[Records excerpted from a collection]
+---+

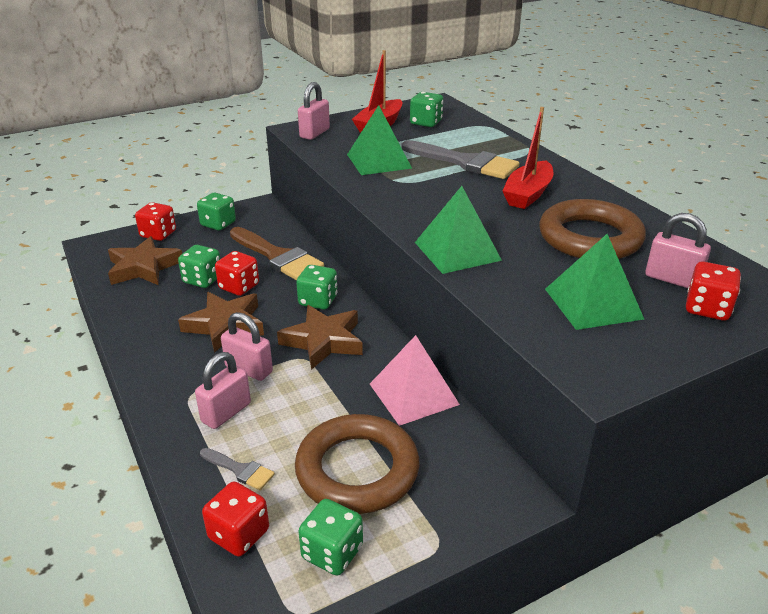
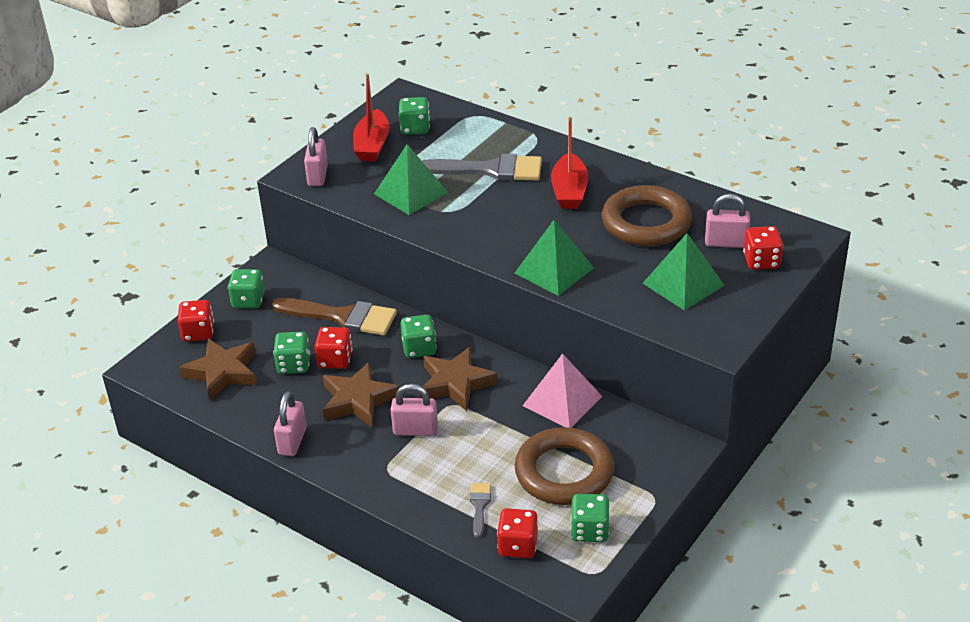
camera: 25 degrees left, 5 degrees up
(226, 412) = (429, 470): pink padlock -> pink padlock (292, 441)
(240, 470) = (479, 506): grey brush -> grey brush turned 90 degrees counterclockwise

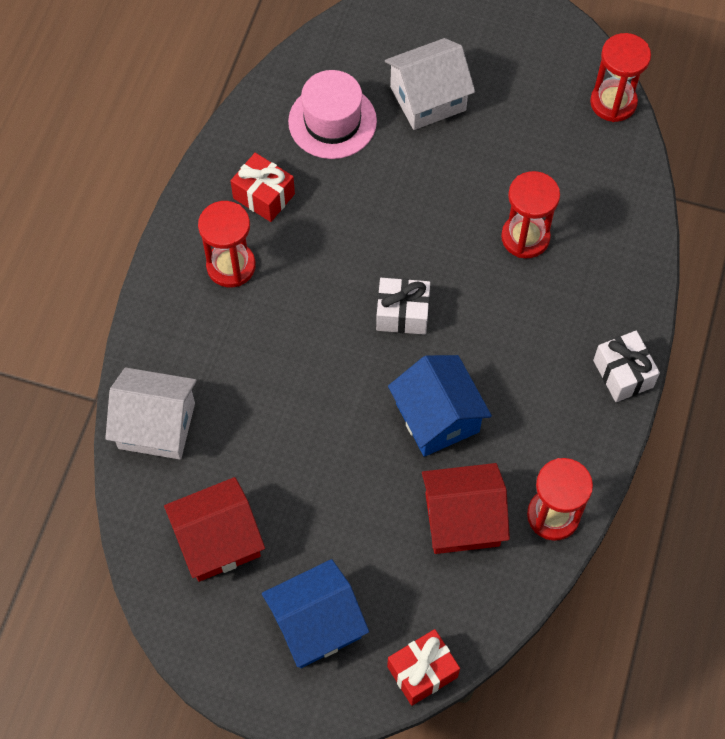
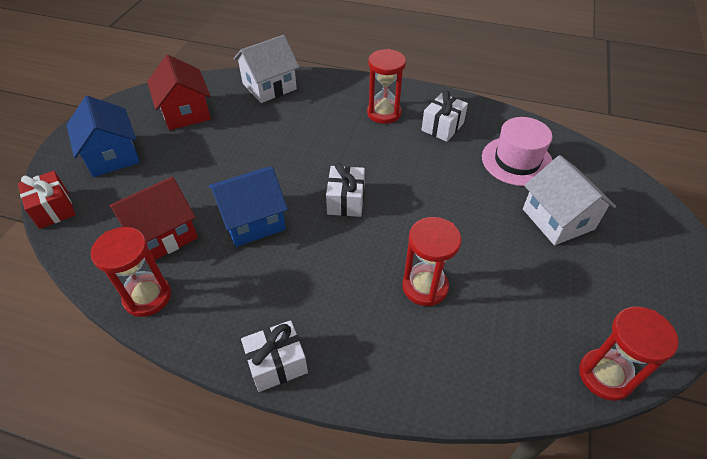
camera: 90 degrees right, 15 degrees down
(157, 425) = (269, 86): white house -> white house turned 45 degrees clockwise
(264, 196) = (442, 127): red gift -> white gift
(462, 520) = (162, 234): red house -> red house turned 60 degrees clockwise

+---+

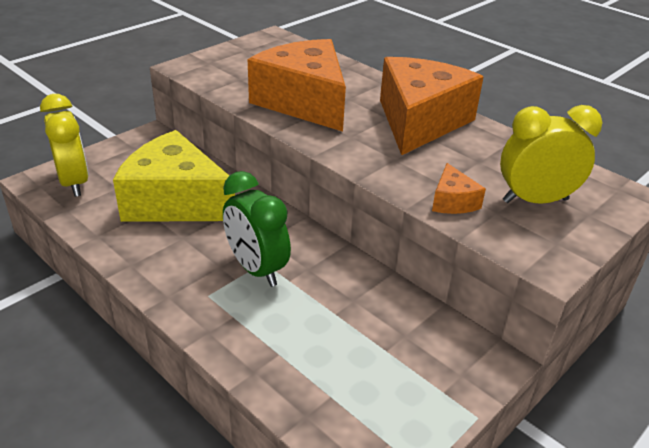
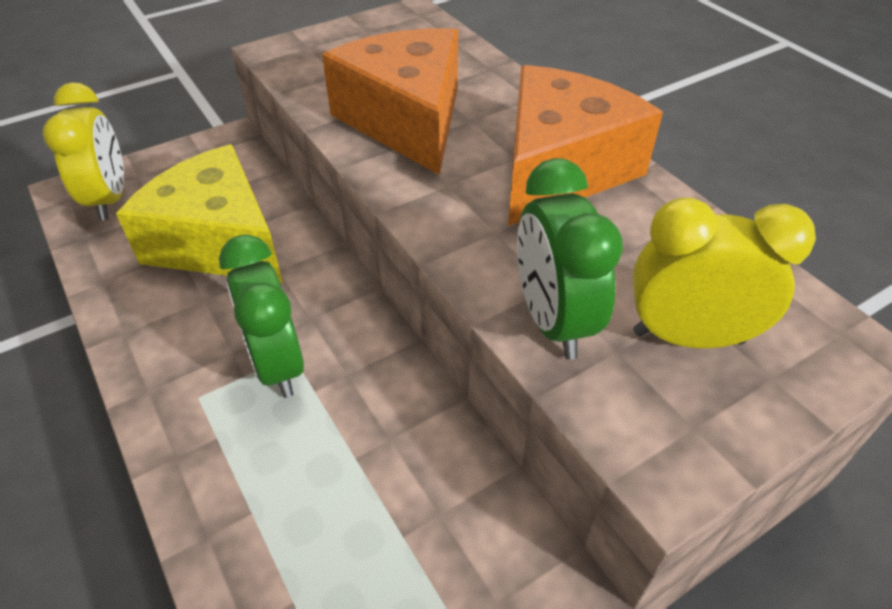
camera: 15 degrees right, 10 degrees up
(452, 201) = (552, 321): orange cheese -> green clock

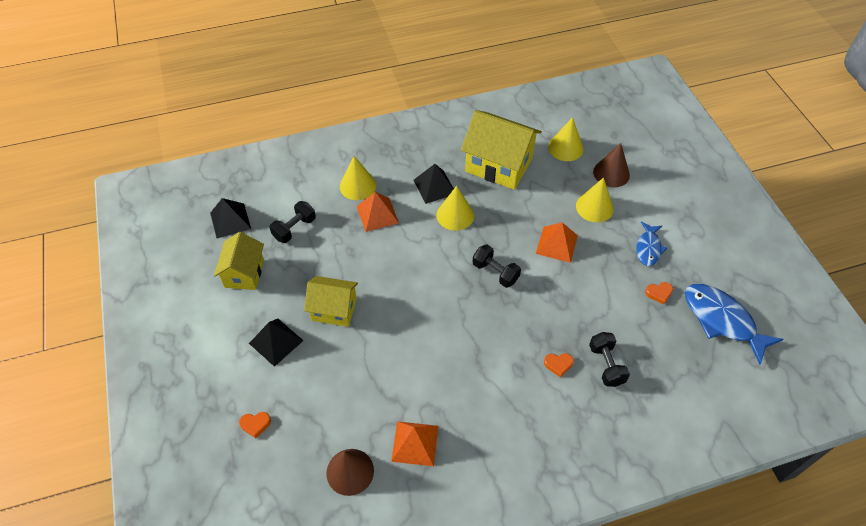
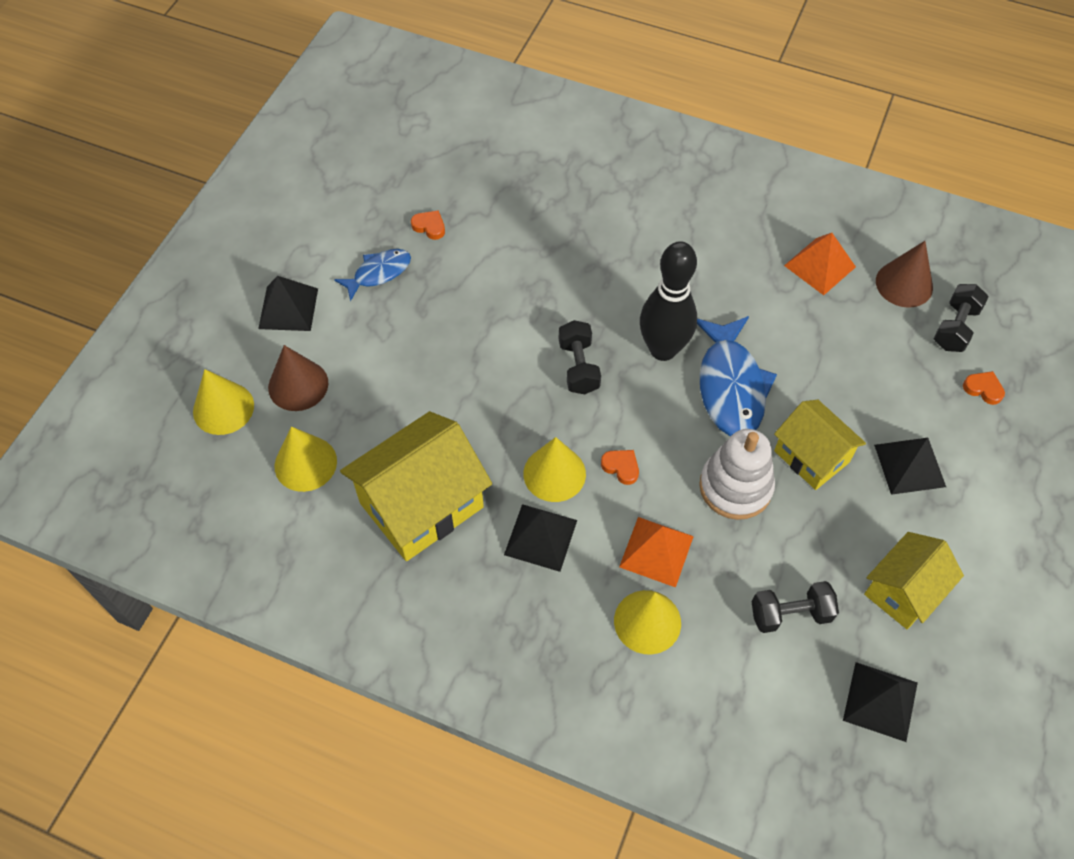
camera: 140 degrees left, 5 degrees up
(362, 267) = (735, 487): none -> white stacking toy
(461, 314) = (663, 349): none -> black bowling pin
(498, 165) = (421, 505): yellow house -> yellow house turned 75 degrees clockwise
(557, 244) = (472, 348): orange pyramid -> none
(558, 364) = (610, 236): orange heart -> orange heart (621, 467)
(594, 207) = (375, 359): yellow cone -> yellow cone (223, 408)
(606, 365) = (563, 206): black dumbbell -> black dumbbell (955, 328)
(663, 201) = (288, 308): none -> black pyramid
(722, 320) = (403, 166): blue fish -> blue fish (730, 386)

+---+

From the records above, print exactly the lines that run from the line with "(157, 425) = (269, 86): white" to the line with "(462, 520) = (162, 234): red", inclusive.

(157, 425) = (269, 86): white house -> white house turned 45 degrees clockwise
(264, 196) = (442, 127): red gift -> white gift
(462, 520) = (162, 234): red house -> red house turned 60 degrees clockwise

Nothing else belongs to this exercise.